What you need to do: Copy exactly the lines of the material below that run from the one containing "green square: (30, 81) -> (28, 80), size x0.7" through the one containing "blue line: (203, 95) -> (179, 95), turned -32". Copy no other lines.

________________

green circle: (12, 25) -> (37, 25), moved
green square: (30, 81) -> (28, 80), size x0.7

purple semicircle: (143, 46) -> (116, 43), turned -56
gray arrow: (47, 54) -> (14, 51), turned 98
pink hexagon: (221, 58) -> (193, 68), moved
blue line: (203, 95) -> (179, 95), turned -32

________________

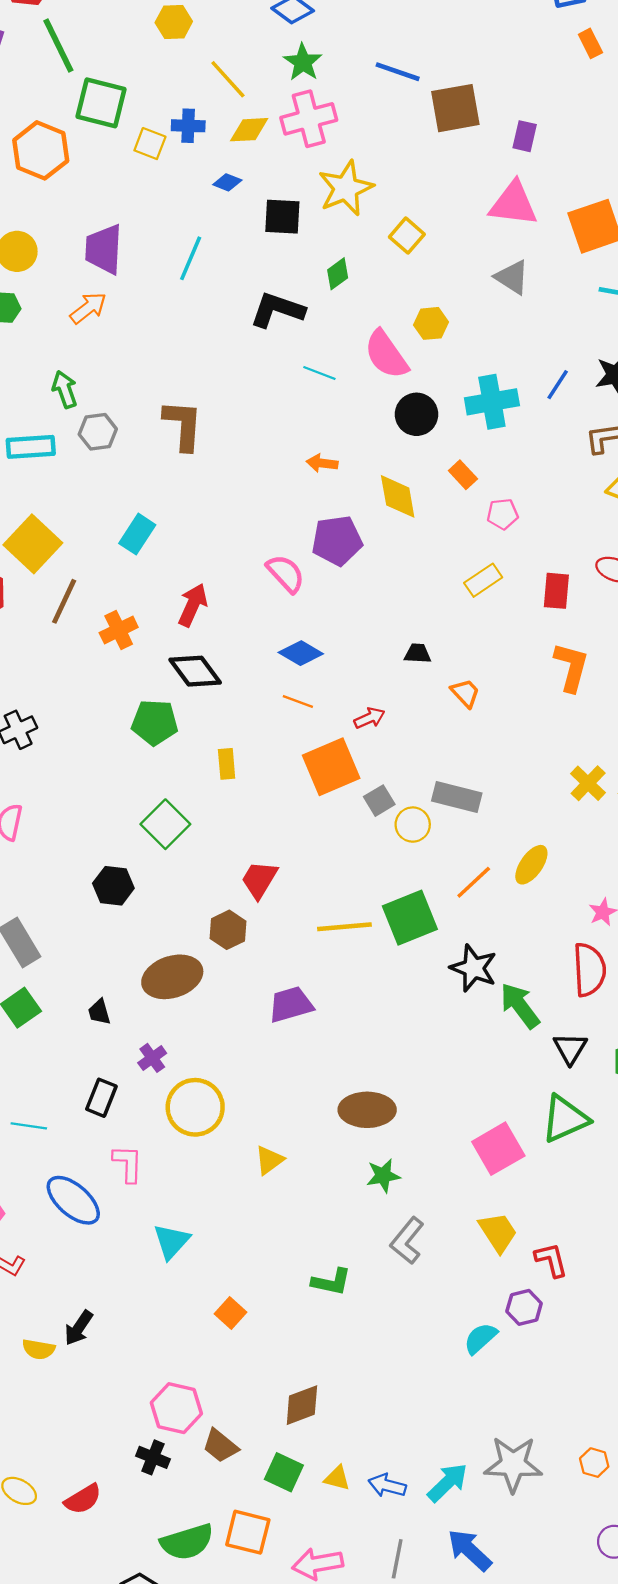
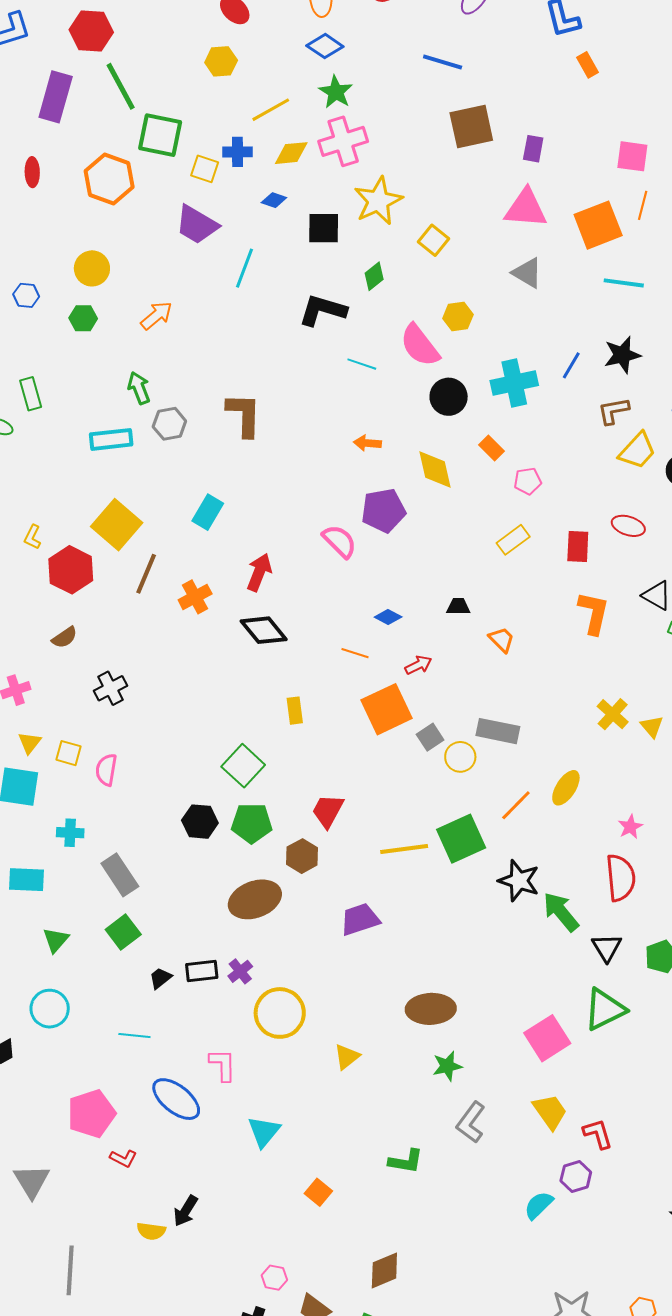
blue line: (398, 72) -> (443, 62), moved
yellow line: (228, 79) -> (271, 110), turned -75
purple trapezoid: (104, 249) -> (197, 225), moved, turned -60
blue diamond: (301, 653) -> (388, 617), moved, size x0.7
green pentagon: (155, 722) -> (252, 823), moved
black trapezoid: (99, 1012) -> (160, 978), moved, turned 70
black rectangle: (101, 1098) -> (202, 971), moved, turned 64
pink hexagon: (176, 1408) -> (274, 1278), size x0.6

________________

Response area:
green square: (30, 81) -> (28, 80), size x0.7

purple semicircle: (143, 46) -> (116, 43), turned -56
gray arrow: (47, 54) -> (14, 51), turned 98
pink hexagon: (221, 58) -> (193, 68), moved
blue line: (203, 95) -> (179, 95), turned -32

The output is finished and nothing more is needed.